# DESCRIPTION OF THE TASK
The lines from the start of the data through the line with "LCD3 pin SCL: A3 -> 3" are to be returned verbatim; all later lines are to be omitted.

** SUPPLIED ENTRIES follows **

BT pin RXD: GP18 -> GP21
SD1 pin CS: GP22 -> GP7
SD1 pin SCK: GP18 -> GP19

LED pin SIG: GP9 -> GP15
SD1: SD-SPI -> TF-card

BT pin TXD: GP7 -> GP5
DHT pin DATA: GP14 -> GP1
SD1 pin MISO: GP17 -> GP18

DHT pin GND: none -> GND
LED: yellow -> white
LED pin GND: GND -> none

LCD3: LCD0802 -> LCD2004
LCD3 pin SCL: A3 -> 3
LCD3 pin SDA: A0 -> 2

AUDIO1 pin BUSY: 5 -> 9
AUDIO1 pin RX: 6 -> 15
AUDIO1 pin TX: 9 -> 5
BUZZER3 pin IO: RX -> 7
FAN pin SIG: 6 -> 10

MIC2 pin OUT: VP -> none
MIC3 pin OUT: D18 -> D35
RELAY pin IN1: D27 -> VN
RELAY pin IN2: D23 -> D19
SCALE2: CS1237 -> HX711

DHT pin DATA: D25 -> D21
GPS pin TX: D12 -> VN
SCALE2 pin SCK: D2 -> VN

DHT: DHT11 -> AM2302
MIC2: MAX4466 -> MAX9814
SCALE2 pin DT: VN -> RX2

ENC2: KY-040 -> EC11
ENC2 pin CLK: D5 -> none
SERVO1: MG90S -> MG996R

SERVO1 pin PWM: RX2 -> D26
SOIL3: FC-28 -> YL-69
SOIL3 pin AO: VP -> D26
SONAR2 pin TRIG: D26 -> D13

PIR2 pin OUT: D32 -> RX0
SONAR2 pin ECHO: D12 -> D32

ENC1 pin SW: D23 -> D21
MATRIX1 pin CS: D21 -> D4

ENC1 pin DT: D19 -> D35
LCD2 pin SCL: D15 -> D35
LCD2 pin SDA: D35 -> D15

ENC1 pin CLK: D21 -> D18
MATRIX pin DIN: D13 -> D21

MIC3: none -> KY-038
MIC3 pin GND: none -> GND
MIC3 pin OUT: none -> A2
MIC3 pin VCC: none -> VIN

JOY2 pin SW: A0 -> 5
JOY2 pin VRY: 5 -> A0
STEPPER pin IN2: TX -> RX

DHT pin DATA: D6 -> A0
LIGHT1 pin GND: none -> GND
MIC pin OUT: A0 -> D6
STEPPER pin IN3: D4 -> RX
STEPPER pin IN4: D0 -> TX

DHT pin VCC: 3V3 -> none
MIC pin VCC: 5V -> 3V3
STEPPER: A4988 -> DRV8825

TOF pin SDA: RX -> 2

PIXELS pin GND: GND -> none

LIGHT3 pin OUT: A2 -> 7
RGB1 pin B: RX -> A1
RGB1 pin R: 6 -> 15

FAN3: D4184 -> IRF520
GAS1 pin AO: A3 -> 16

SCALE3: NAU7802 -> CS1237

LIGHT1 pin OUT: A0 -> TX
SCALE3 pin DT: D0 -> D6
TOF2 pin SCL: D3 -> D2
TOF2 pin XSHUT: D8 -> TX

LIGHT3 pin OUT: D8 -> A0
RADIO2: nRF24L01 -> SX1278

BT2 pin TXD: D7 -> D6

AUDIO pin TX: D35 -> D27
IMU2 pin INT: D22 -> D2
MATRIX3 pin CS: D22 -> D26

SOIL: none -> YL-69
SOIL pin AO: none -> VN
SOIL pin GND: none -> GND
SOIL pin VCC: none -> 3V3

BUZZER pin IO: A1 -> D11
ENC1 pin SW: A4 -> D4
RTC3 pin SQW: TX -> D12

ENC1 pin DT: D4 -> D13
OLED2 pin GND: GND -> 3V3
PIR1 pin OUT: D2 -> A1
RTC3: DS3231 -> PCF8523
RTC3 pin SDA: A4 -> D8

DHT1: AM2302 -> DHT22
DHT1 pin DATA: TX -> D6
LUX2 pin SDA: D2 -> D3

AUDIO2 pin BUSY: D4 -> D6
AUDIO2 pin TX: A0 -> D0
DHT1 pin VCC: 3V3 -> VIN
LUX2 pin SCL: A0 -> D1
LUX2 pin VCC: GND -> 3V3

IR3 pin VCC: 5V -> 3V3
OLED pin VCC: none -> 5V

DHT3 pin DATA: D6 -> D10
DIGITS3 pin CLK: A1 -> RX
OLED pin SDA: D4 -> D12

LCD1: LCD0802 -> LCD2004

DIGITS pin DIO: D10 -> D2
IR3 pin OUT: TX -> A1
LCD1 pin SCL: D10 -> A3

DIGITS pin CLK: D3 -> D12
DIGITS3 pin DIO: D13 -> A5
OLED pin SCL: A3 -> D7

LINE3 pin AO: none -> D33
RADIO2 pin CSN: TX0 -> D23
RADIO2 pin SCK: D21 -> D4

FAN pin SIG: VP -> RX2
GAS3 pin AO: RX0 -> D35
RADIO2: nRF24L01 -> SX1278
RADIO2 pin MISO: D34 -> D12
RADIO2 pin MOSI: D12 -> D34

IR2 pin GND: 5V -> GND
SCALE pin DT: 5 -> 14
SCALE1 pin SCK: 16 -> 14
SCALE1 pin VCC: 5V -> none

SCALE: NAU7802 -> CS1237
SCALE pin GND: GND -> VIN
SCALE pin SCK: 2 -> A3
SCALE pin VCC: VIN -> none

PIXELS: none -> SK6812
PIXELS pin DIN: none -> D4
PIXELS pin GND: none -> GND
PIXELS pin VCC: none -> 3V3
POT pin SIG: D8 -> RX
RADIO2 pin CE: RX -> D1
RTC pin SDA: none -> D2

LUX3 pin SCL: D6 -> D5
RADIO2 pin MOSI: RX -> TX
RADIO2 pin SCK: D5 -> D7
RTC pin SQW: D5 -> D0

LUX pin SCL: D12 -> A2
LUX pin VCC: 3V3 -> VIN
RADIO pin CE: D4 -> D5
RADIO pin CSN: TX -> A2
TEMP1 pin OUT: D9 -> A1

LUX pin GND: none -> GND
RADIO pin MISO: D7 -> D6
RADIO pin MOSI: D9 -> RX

** End of SUPPLIED ENTRIES **

# WRITTEN ANSWER
BT pin RXD: GP18 -> GP21
SD1 pin CS: GP22 -> GP7
SD1 pin SCK: GP18 -> GP19

LED pin SIG: GP9 -> GP15
SD1: SD-SPI -> TF-card

BT pin TXD: GP7 -> GP5
DHT pin DATA: GP14 -> GP1
SD1 pin MISO: GP17 -> GP18

DHT pin GND: none -> GND
LED: yellow -> white
LED pin GND: GND -> none

LCD3: LCD0802 -> LCD2004
LCD3 pin SCL: A3 -> 3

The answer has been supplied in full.